• _Exercise data_:
::::

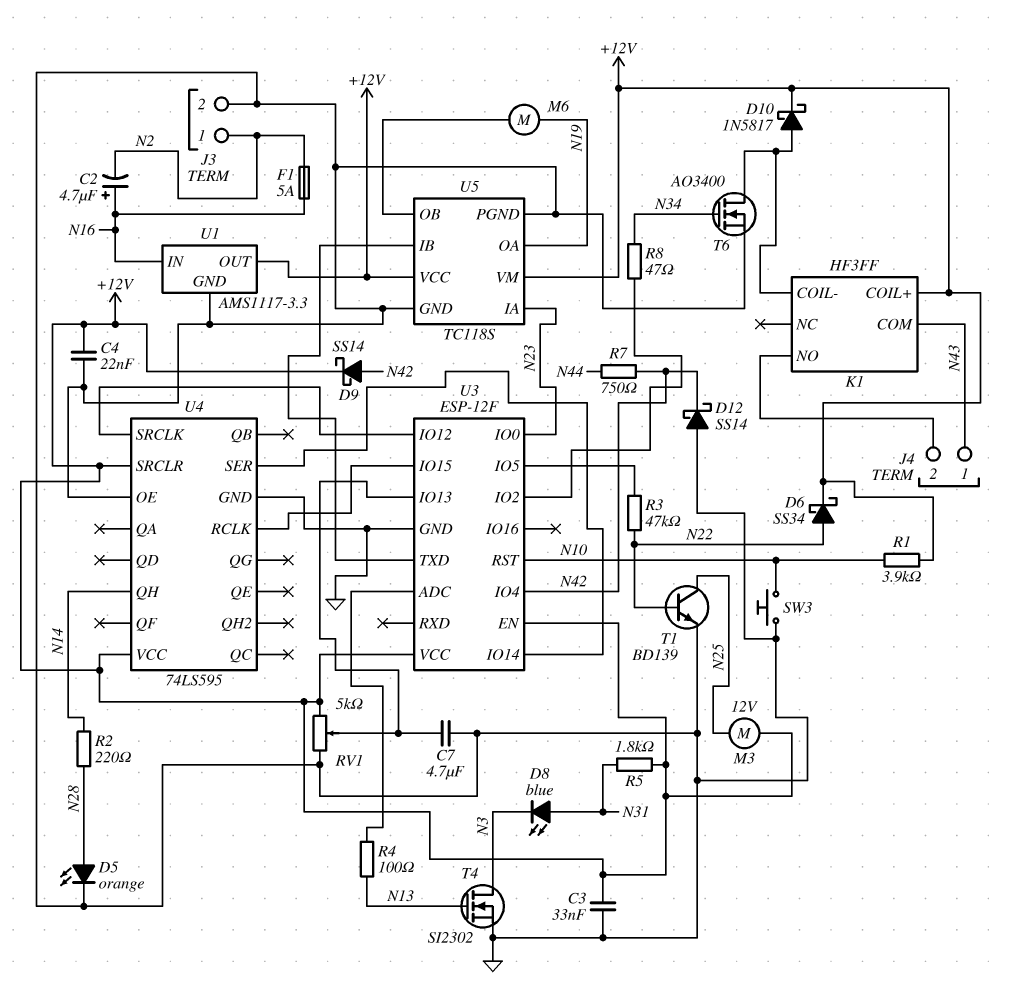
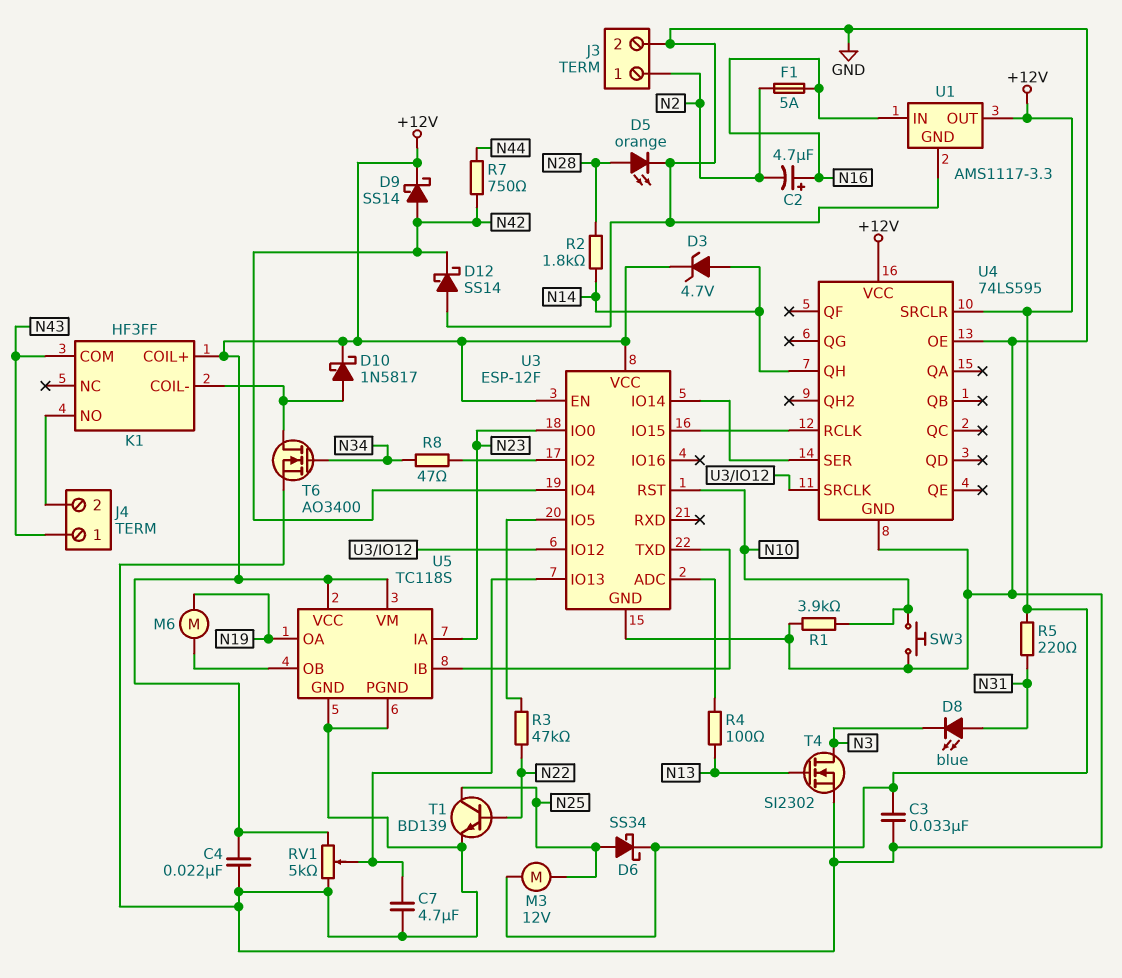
D3: none -> zener 4.7V (A N14, K +12V)
D6: schottky SS34 (A N22, K +12V) -> schottky SS34 (A N25, K +12V)
R1: 3.9k (+12V, N10) -> 3.9k (GND, N10)
R2: 220 (N14, N28) -> 1.8k (N14, N28)
R5: 1.8k (+12V, N31) -> 220 (+12V, N31)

::::

• _What to produce_: Retype every record above exactly as written, but leave out the pictures.

• _Response to the task_:
D3: none -> zener 4.7V (A N14, K +12V)
D6: schottky SS34 (A N22, K +12V) -> schottky SS34 (A N25, K +12V)
R1: 3.9k (+12V, N10) -> 3.9k (GND, N10)
R2: 220 (N14, N28) -> 1.8k (N14, N28)
R5: 1.8k (+12V, N31) -> 220 (+12V, N31)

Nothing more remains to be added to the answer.